(Supplied records)

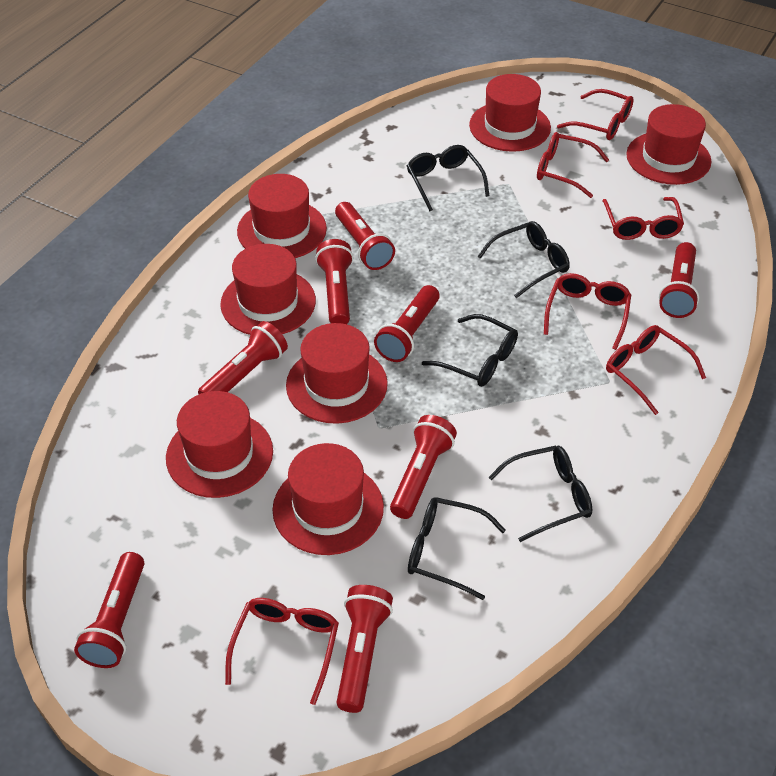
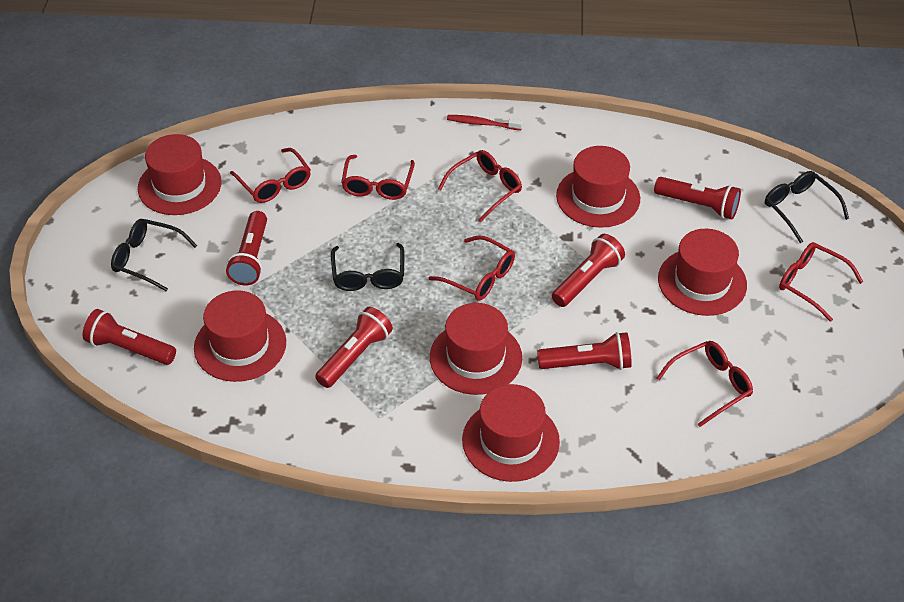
black glasses: 5 -> 3
red flashlight: 8 -> 6
red hat: 7 -> 6
red toothbrush: 0 -> 1

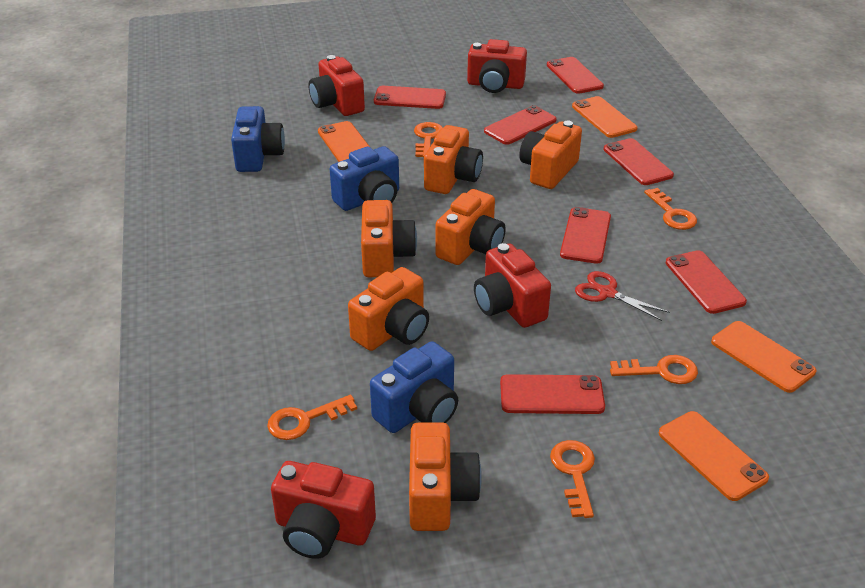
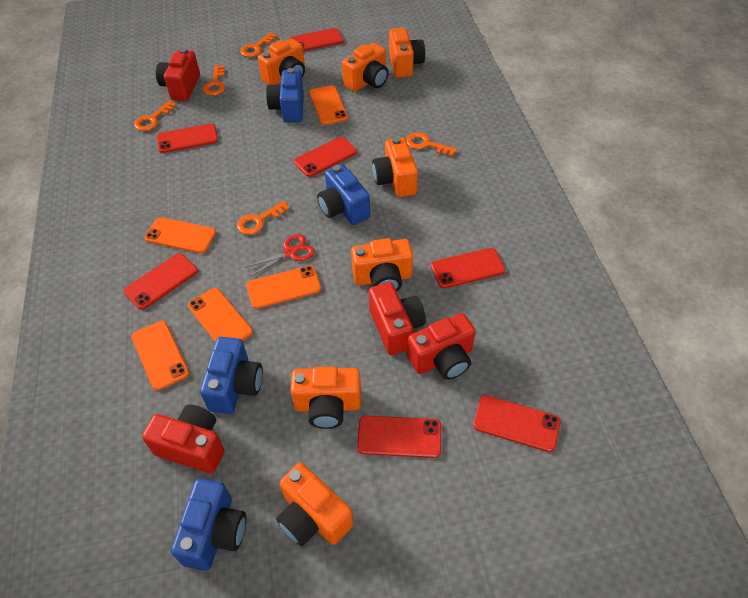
blue camera: 3 -> 4
orange camera: 6 -> 7
orange phone: 4 -> 5

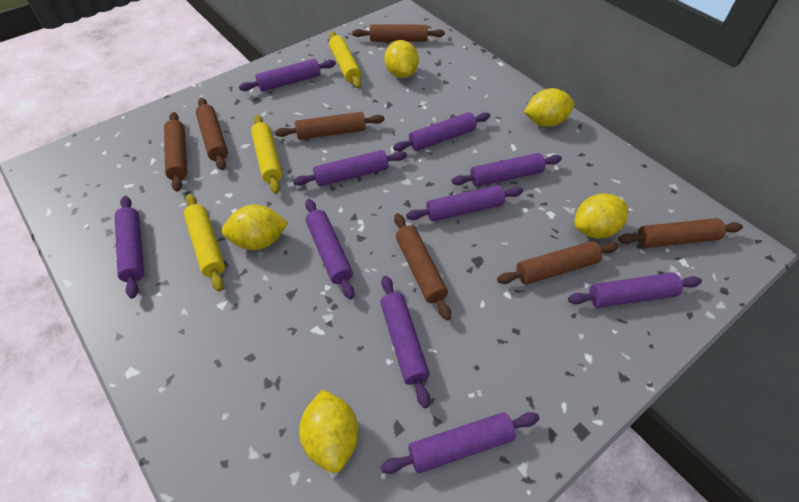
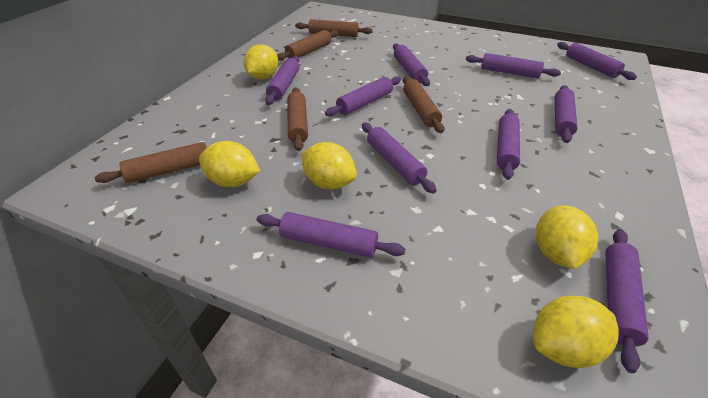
brown rolling pin: 7 -> 5
yellow rolling pin: 3 -> 0

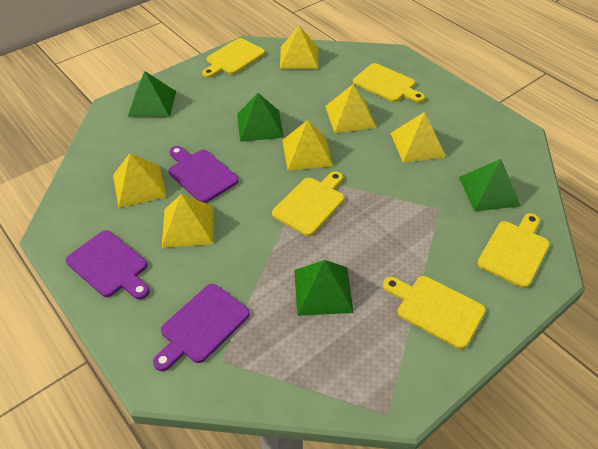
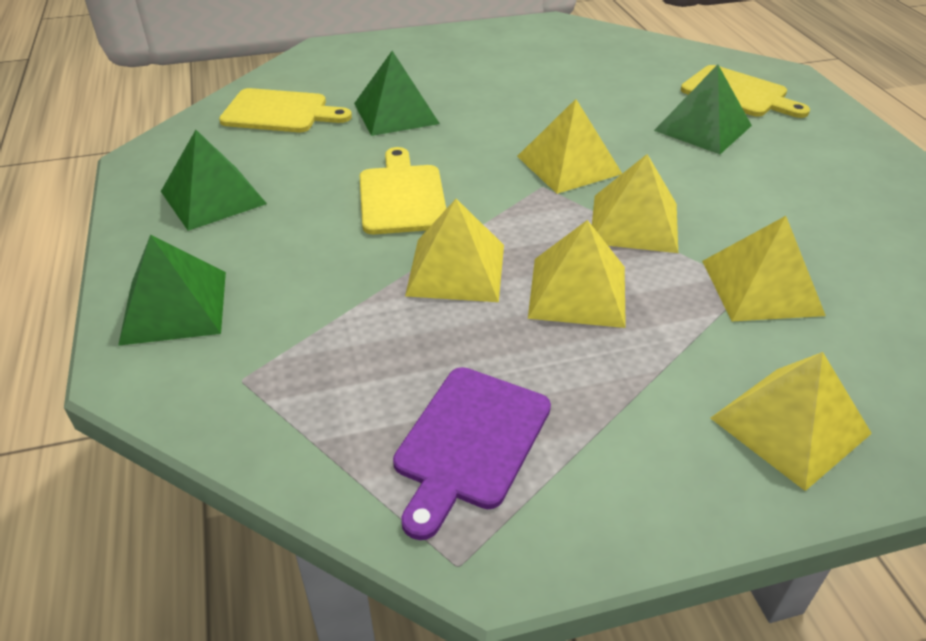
purple cutting board: 3 -> 1
yellow cutting board: 5 -> 3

(End Supplied records)

| Task to carry out |
Your copy should hold each line above exactly and no pictures at all.

| Solution to the exercise |
black glasses: 5 -> 3
red flashlight: 8 -> 6
red hat: 7 -> 6
red toothbrush: 0 -> 1

blue camera: 3 -> 4
orange camera: 6 -> 7
orange phone: 4 -> 5

brown rolling pin: 7 -> 5
yellow rolling pin: 3 -> 0

purple cutting board: 3 -> 1
yellow cutting board: 5 -> 3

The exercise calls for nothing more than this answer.